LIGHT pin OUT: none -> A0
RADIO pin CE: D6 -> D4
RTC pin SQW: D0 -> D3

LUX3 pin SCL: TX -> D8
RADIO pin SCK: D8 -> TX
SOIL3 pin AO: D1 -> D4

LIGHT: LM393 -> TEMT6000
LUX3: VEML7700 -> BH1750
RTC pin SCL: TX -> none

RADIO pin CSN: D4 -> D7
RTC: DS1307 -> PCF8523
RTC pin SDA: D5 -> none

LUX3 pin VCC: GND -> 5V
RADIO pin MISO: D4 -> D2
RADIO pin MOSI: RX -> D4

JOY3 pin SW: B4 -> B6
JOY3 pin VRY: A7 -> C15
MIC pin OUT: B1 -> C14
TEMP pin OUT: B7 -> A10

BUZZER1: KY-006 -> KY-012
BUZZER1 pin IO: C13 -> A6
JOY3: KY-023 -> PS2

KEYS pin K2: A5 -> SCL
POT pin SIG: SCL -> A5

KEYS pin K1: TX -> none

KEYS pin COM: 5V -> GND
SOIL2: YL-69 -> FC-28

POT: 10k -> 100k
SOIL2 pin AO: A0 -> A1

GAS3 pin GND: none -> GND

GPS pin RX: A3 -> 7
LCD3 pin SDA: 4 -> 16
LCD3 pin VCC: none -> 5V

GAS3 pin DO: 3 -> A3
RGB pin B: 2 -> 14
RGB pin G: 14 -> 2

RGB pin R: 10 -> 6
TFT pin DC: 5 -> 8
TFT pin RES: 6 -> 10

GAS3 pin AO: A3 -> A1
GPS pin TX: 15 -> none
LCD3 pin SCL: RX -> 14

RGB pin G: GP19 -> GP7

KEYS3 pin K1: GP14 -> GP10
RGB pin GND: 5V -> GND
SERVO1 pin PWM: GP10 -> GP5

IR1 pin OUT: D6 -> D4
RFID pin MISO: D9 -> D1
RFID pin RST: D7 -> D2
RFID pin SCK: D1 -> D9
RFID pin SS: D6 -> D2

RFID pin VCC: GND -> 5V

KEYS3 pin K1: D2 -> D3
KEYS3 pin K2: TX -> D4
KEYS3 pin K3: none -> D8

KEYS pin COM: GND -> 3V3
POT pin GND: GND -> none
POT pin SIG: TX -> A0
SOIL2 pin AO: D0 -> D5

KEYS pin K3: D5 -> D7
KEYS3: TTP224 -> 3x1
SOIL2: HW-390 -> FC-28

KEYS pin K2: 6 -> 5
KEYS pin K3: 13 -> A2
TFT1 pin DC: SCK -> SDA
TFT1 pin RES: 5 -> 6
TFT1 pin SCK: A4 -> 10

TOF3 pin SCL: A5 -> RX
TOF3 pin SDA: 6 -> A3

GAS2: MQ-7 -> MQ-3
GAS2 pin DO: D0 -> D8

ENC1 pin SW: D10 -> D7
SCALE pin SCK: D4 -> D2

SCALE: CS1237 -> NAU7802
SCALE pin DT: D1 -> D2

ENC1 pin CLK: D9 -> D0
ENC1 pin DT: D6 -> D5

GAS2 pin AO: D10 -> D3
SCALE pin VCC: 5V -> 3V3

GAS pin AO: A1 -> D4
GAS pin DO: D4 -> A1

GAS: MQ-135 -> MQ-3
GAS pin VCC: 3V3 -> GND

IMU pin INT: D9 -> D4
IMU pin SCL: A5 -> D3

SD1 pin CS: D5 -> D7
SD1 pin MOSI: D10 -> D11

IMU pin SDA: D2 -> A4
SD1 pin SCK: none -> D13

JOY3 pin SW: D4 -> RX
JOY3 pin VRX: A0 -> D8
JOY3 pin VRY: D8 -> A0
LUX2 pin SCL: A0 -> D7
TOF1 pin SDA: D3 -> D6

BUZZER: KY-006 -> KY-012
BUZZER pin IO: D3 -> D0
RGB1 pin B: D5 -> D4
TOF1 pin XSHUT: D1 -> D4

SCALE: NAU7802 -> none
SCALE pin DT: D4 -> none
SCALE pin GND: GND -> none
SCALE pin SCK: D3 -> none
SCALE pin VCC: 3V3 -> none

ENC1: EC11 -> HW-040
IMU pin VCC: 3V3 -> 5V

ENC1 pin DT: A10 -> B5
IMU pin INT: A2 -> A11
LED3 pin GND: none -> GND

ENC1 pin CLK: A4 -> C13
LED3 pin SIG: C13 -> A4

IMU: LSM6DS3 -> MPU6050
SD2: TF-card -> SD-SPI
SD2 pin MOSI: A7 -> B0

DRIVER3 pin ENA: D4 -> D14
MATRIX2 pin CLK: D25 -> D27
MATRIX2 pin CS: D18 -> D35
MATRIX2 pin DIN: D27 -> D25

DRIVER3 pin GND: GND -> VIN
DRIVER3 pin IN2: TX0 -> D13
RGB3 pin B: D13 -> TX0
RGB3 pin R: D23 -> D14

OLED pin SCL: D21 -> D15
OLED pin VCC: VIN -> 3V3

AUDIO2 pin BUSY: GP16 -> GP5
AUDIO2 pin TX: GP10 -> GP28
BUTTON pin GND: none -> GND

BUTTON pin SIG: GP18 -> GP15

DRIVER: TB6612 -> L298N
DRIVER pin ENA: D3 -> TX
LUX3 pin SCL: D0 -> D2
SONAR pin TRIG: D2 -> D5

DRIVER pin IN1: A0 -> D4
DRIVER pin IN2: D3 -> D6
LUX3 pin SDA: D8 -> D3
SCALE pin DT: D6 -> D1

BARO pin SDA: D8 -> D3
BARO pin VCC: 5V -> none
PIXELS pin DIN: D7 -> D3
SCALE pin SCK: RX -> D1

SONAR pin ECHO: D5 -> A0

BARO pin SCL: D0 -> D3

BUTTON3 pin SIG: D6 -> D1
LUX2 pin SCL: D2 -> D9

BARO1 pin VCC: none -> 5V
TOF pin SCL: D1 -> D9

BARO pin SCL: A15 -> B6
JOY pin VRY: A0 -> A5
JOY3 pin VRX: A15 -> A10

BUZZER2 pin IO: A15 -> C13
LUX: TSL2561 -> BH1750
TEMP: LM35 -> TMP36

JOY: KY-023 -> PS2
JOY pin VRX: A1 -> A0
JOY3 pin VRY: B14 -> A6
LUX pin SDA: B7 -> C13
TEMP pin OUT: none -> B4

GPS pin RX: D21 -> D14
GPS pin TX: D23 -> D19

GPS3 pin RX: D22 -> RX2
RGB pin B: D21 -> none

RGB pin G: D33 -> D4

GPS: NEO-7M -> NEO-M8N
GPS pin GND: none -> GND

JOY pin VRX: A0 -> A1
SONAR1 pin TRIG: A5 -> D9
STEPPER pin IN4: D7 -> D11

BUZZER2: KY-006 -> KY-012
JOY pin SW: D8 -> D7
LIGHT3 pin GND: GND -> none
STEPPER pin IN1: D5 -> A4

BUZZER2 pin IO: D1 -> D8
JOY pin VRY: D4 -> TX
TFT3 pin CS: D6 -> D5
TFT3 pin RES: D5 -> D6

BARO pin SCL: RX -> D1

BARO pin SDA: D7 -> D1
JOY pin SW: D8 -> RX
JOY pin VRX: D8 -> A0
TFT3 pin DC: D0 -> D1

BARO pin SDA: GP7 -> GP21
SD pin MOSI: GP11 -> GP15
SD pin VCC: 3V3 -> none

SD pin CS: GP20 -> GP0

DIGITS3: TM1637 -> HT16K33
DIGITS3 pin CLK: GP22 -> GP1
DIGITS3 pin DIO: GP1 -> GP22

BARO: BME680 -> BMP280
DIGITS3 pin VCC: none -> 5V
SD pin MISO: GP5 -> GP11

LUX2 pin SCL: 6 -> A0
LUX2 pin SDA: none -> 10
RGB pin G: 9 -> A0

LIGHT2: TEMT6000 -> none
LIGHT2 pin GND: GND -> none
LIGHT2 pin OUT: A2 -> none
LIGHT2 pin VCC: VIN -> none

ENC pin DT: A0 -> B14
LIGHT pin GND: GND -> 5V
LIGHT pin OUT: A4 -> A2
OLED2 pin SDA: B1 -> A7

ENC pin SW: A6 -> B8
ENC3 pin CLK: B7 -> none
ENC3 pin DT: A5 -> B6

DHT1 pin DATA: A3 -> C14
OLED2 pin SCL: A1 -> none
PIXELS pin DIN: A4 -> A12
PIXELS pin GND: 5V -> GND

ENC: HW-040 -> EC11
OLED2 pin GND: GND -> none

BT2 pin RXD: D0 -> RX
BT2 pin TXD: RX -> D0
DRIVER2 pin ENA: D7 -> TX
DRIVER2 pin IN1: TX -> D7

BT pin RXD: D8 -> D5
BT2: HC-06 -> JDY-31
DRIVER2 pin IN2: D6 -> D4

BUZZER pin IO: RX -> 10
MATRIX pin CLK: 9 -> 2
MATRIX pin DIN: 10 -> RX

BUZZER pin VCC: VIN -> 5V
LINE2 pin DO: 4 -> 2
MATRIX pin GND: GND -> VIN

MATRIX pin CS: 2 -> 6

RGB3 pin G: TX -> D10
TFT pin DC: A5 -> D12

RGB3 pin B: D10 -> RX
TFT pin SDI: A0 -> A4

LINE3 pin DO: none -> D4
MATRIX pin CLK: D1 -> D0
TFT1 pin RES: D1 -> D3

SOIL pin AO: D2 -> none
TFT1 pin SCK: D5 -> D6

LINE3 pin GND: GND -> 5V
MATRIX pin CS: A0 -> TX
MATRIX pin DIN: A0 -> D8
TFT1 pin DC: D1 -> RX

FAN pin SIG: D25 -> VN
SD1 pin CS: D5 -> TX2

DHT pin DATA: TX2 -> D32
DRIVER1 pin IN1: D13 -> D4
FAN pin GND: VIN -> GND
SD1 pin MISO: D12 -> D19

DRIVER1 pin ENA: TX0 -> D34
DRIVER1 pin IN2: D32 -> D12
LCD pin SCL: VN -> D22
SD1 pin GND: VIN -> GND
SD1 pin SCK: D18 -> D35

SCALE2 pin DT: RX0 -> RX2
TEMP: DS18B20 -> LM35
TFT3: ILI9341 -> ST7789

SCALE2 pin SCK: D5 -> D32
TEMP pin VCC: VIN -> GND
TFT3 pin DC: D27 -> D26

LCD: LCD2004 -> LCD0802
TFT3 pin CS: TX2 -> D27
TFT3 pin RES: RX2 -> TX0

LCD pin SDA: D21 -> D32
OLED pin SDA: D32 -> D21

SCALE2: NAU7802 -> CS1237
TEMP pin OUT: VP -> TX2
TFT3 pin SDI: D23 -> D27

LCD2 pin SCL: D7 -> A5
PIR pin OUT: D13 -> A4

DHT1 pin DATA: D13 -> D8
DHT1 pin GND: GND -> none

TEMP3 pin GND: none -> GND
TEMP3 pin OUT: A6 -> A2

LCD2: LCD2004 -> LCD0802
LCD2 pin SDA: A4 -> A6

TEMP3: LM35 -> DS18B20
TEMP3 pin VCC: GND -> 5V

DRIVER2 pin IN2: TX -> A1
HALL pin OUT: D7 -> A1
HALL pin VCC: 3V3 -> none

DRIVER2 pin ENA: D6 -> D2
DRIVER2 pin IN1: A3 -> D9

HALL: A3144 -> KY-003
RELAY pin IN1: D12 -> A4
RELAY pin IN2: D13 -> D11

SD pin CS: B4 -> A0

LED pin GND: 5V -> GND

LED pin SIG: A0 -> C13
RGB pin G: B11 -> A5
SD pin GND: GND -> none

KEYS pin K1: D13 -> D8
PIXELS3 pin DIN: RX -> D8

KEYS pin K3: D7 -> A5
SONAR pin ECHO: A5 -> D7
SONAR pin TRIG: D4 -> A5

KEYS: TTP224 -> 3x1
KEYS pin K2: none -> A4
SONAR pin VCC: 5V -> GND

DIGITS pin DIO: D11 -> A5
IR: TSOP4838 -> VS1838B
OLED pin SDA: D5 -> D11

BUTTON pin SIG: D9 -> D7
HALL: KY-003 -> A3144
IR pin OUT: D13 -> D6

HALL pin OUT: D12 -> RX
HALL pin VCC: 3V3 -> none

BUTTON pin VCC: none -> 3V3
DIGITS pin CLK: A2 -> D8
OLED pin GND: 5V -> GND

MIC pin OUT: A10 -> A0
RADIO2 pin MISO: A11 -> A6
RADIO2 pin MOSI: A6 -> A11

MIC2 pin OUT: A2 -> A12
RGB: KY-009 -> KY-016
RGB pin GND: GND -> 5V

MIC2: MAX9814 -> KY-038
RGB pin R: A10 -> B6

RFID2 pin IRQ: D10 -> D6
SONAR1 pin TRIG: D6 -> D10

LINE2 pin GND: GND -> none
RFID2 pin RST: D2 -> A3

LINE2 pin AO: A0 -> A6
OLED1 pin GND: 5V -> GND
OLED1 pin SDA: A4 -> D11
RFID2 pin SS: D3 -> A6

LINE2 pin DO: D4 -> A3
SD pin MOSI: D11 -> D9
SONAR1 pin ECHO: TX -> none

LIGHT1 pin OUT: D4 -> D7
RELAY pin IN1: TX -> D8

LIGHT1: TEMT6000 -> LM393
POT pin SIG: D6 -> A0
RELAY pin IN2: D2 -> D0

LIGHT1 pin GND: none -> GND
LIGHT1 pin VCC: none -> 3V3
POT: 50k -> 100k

Goal of the exercise:
Please reproduce exactly the lines in the listing above from the one containing "MATRIX2 pin DIN: D27 -> D25" through the one containing "DRIVER pin IN2: D3 -> D6", both included, and nothing more.

Task answer:
MATRIX2 pin DIN: D27 -> D25

DRIVER3 pin GND: GND -> VIN
DRIVER3 pin IN2: TX0 -> D13
RGB3 pin B: D13 -> TX0
RGB3 pin R: D23 -> D14

OLED pin SCL: D21 -> D15
OLED pin VCC: VIN -> 3V3

AUDIO2 pin BUSY: GP16 -> GP5
AUDIO2 pin TX: GP10 -> GP28
BUTTON pin GND: none -> GND

BUTTON pin SIG: GP18 -> GP15

DRIVER: TB6612 -> L298N
DRIVER pin ENA: D3 -> TX
LUX3 pin SCL: D0 -> D2
SONAR pin TRIG: D2 -> D5

DRIVER pin IN1: A0 -> D4
DRIVER pin IN2: D3 -> D6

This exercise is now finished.